◆ **Work to complete**
Please give again, exactly and only, the stretch of lines from the one containing "ScarletCake [660 513]" to the end of the entries below.

◆ **Exercise materials**
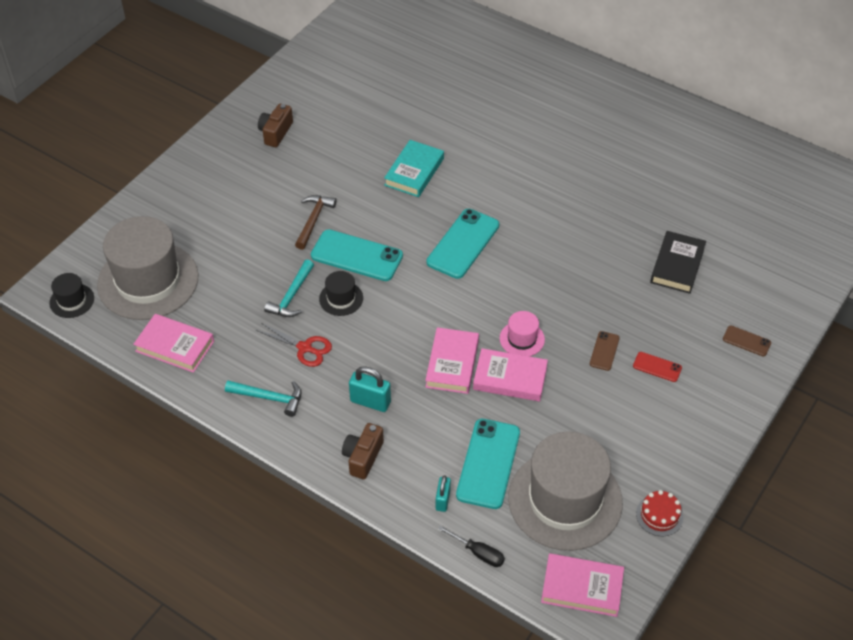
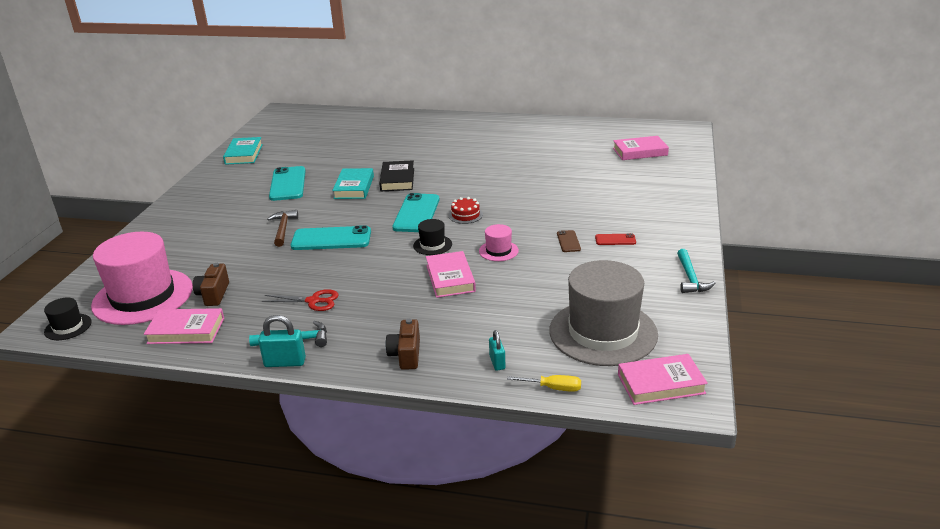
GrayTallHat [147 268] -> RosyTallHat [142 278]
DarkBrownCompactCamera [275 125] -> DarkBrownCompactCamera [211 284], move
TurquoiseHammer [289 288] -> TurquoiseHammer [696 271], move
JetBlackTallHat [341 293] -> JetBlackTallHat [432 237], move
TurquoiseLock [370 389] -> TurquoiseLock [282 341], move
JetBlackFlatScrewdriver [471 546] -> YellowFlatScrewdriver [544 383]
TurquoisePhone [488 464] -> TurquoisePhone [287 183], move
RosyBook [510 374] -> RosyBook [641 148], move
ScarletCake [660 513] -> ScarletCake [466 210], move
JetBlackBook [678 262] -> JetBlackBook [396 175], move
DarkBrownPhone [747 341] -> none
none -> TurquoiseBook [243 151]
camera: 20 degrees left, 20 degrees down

◆ **Answer**
ScarletCake [660 513] -> ScarletCake [466 210], move
JetBlackBook [678 262] -> JetBlackBook [396 175], move
DarkBrownPhone [747 341] -> none
none -> TurquoiseBook [243 151]
camera: 20 degrees left, 20 degrees down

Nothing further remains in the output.